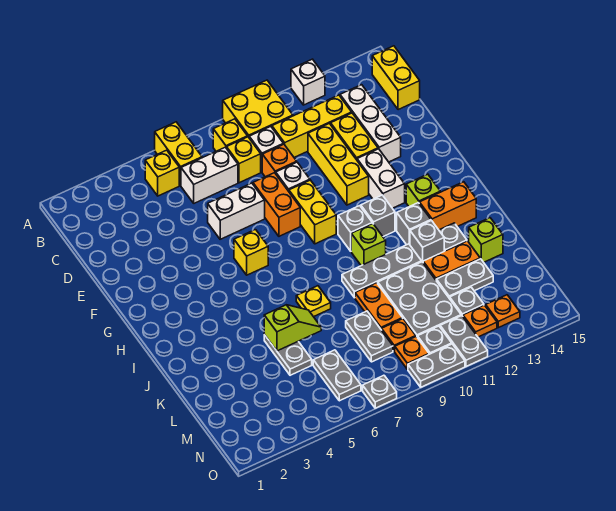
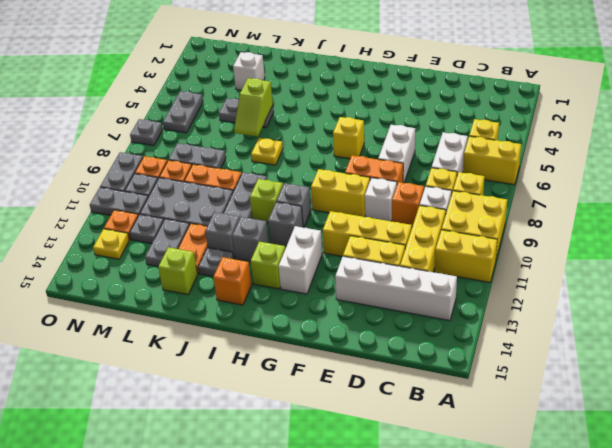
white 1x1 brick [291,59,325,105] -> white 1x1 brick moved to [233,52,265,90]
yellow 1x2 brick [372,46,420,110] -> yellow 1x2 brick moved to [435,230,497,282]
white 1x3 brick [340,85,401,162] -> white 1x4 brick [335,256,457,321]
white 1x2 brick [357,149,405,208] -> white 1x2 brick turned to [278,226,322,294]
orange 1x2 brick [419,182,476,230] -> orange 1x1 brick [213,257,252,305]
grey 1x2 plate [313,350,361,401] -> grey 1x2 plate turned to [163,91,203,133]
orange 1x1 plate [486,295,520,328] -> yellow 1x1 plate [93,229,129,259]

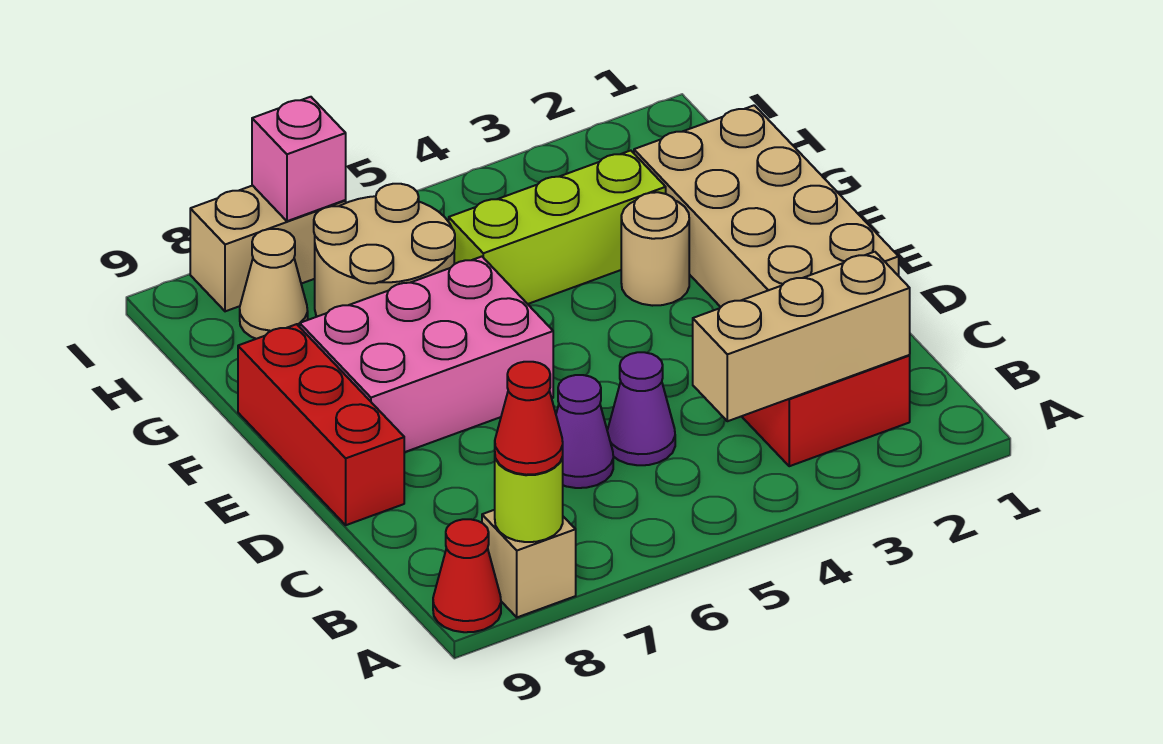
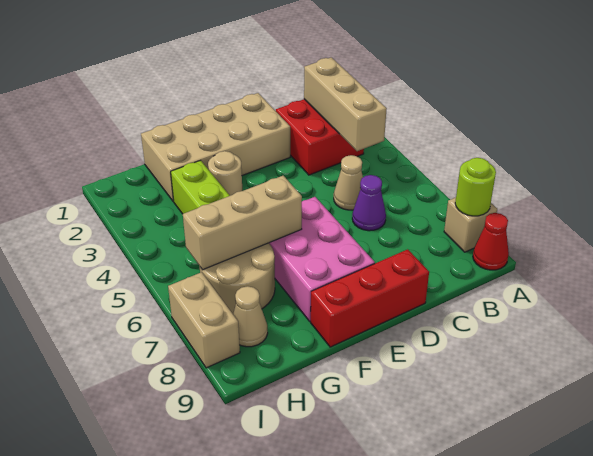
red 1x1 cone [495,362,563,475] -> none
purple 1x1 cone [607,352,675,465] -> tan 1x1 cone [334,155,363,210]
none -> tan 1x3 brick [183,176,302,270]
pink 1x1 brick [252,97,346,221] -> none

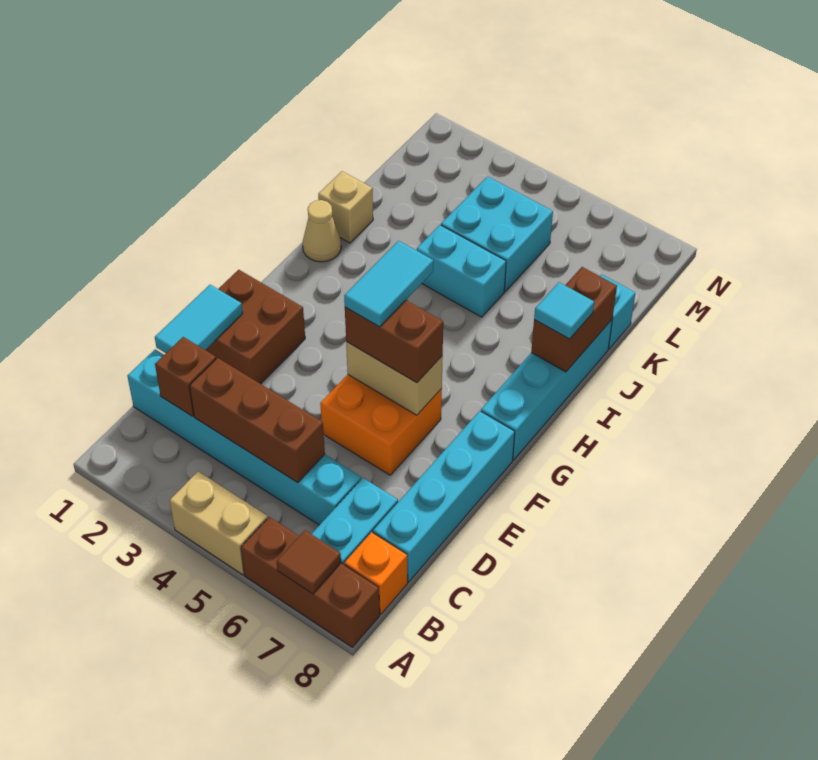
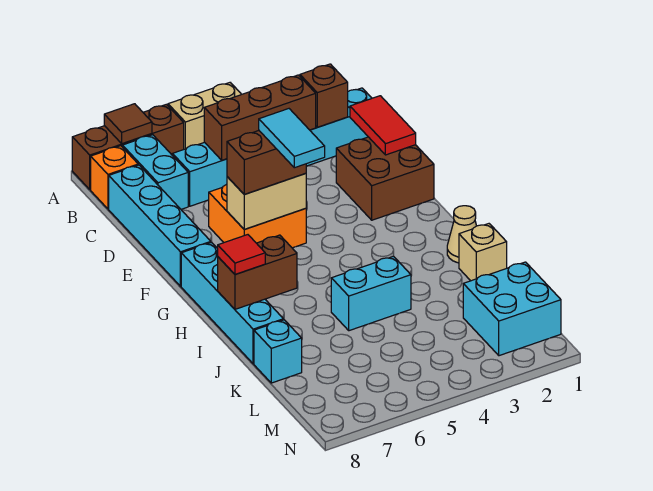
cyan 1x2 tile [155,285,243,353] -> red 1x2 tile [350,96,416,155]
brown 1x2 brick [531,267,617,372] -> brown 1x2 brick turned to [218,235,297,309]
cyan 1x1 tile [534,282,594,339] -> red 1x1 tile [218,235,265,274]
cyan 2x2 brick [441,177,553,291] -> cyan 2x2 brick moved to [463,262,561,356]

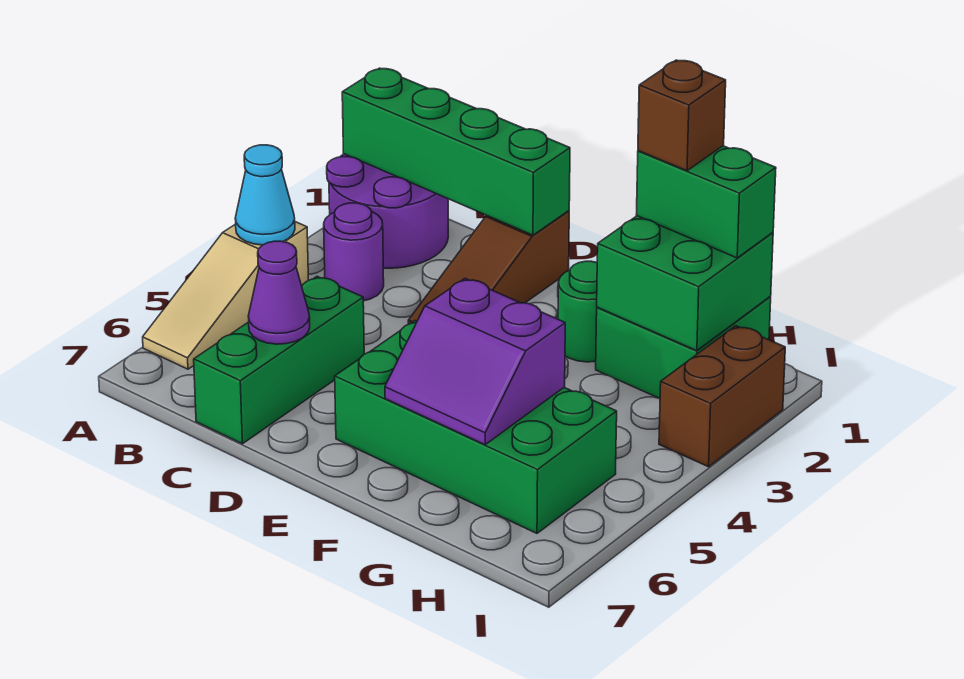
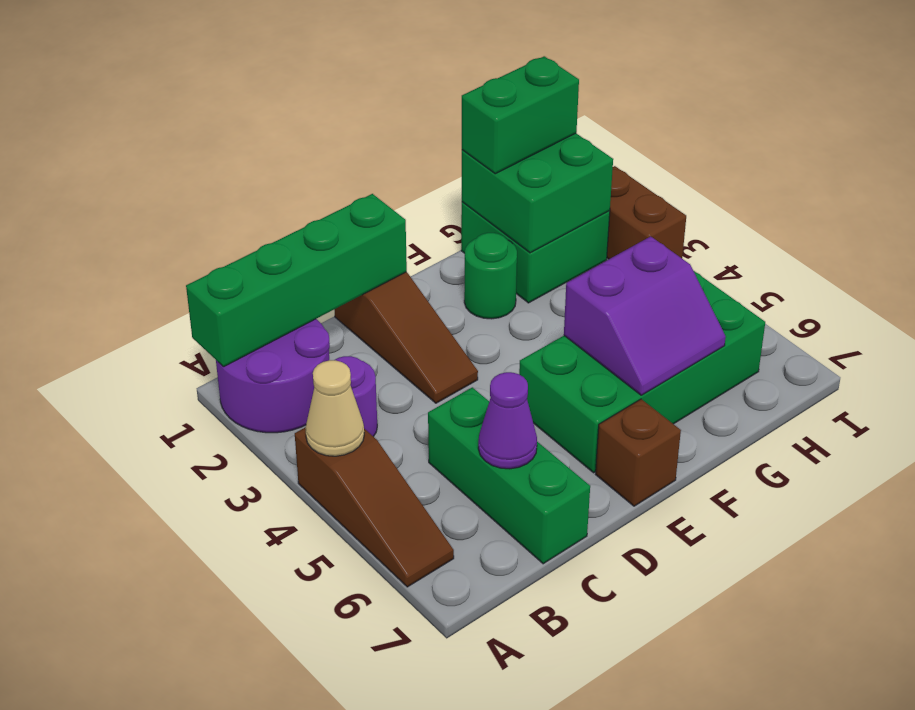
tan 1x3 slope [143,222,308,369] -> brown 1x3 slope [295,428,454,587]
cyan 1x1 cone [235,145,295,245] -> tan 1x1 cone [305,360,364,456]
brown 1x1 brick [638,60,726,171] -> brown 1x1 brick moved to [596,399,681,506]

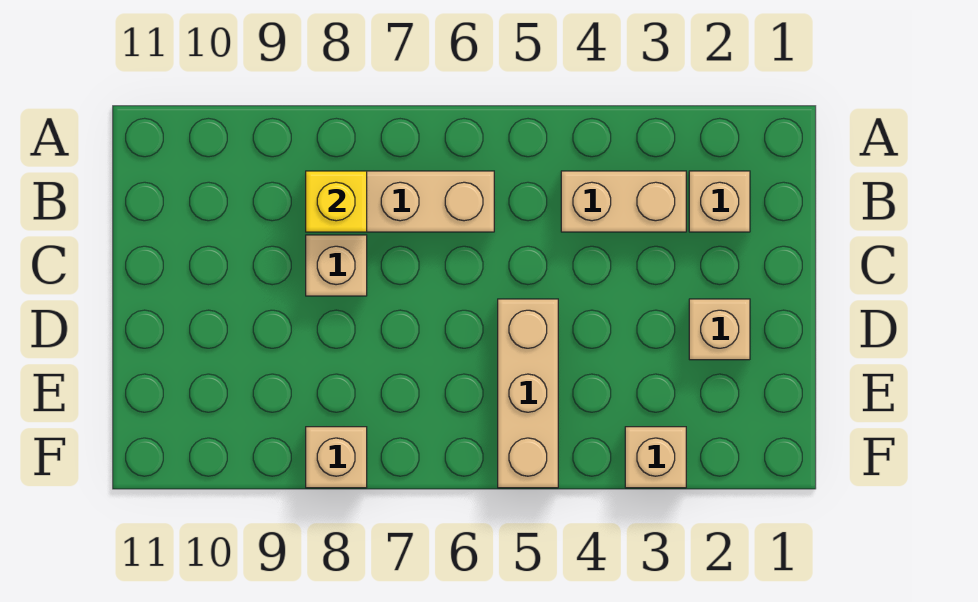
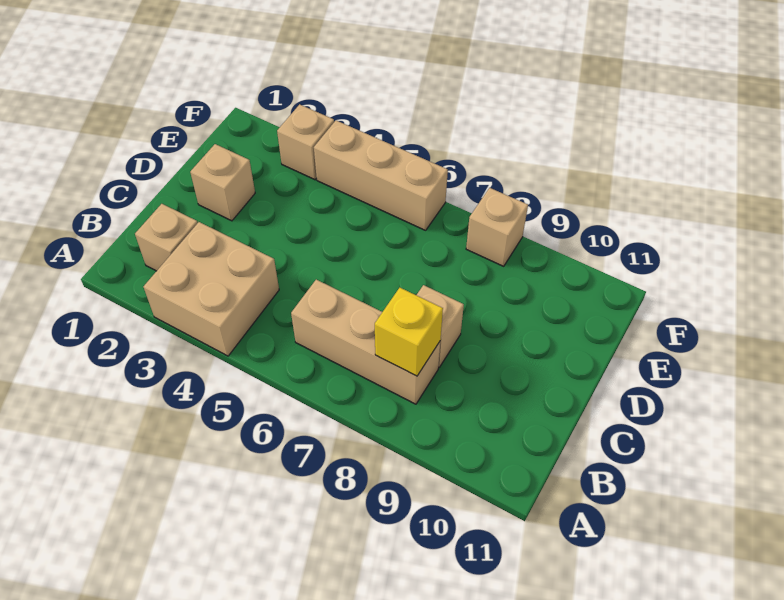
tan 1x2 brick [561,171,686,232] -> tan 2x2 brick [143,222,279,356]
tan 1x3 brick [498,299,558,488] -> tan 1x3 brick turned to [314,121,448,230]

○ ○ ○ ○ ○

Requirement: Line by line, transcribe the records exactly, omitting the images.

Final answer:
white 1x1 brick [291,59,325,105] -> white 1x1 brick moved to [233,52,265,90]
yellow 1x2 brick [372,46,420,110] -> yellow 1x2 brick moved to [435,230,497,282]
white 1x3 brick [340,85,401,162] -> white 1x4 brick [335,256,457,321]
white 1x2 brick [357,149,405,208] -> white 1x2 brick turned to [278,226,322,294]
orange 1x2 brick [419,182,476,230] -> orange 1x1 brick [213,257,252,305]
grey 1x2 plate [313,350,361,401] -> grey 1x2 plate turned to [163,91,203,133]
orange 1x1 plate [486,295,520,328] -> yellow 1x1 plate [93,229,129,259]

red 1x1 cone [495,362,563,475] -> none
purple 1x1 cone [607,352,675,465] -> tan 1x1 cone [334,155,363,210]
none -> tan 1x3 brick [183,176,302,270]
pink 1x1 brick [252,97,346,221] -> none

cyan 1x2 tile [155,285,243,353] -> red 1x2 tile [350,96,416,155]
brown 1x2 brick [531,267,617,372] -> brown 1x2 brick turned to [218,235,297,309]
cyan 1x1 tile [534,282,594,339] -> red 1x1 tile [218,235,265,274]
cyan 2x2 brick [441,177,553,291] -> cyan 2x2 brick moved to [463,262,561,356]

tan 1x3 slope [143,222,308,369] -> brown 1x3 slope [295,428,454,587]
cyan 1x1 cone [235,145,295,245] -> tan 1x1 cone [305,360,364,456]
brown 1x1 brick [638,60,726,171] -> brown 1x1 brick moved to [596,399,681,506]

tan 1x2 brick [561,171,686,232] -> tan 2x2 brick [143,222,279,356]
tan 1x3 brick [498,299,558,488] -> tan 1x3 brick turned to [314,121,448,230]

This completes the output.